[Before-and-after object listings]
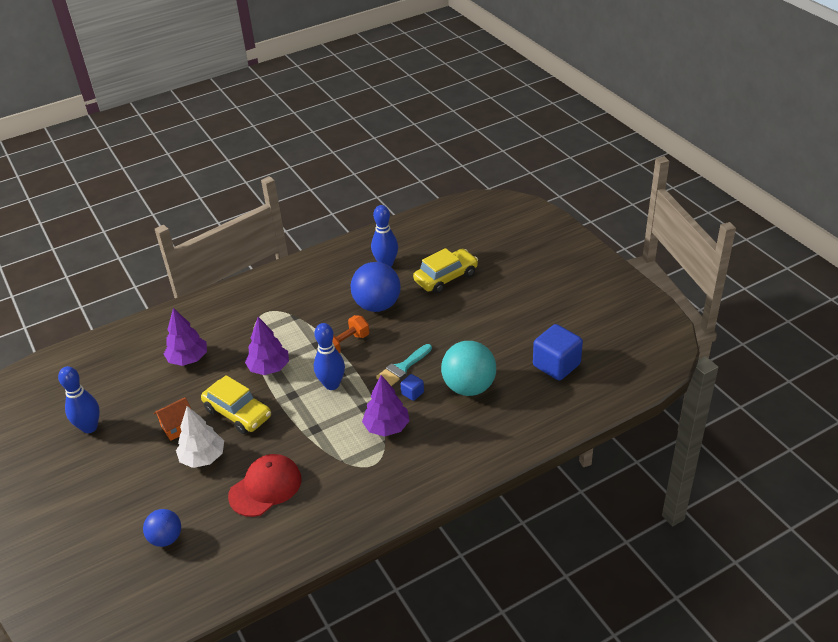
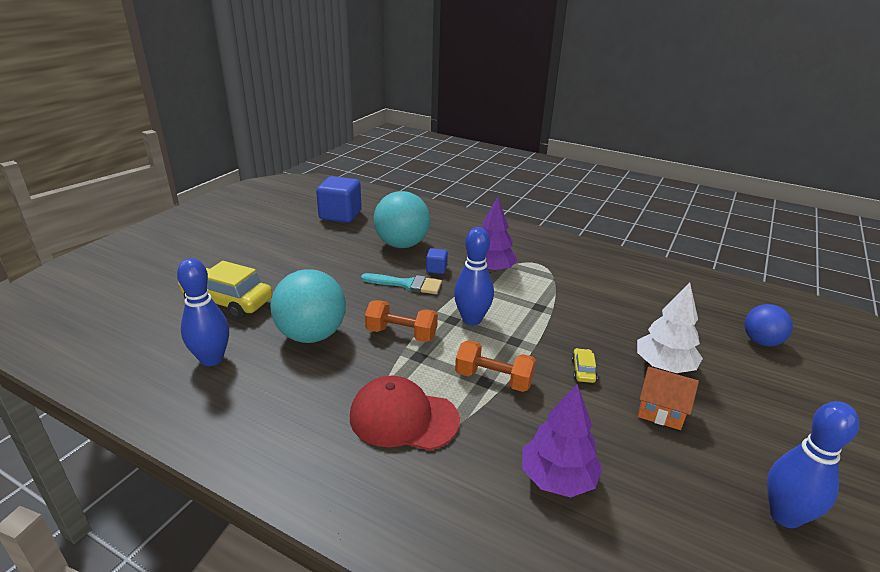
camera: 125 degrees left, 10 degrees down
(238, 413) = (583, 370): yellow car -> yellow car, size x0.44
(265, 487) = (633, 308): red cap -> red cap (403, 418)
(269, 368) = (493, 379): purple tree -> orange dumbbell
(377, 305) = (311, 335): blue ball -> turquoise ball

▸ **What this task involves**
The answer should be the records above, unchanged, with the pictures omitted.

▸ **Result of the task**
camera: 125 degrees left, 10 degrees down
(238, 413) = (583, 370): yellow car -> yellow car, size x0.44
(265, 487) = (633, 308): red cap -> red cap (403, 418)
(269, 368) = (493, 379): purple tree -> orange dumbbell
(377, 305) = (311, 335): blue ball -> turquoise ball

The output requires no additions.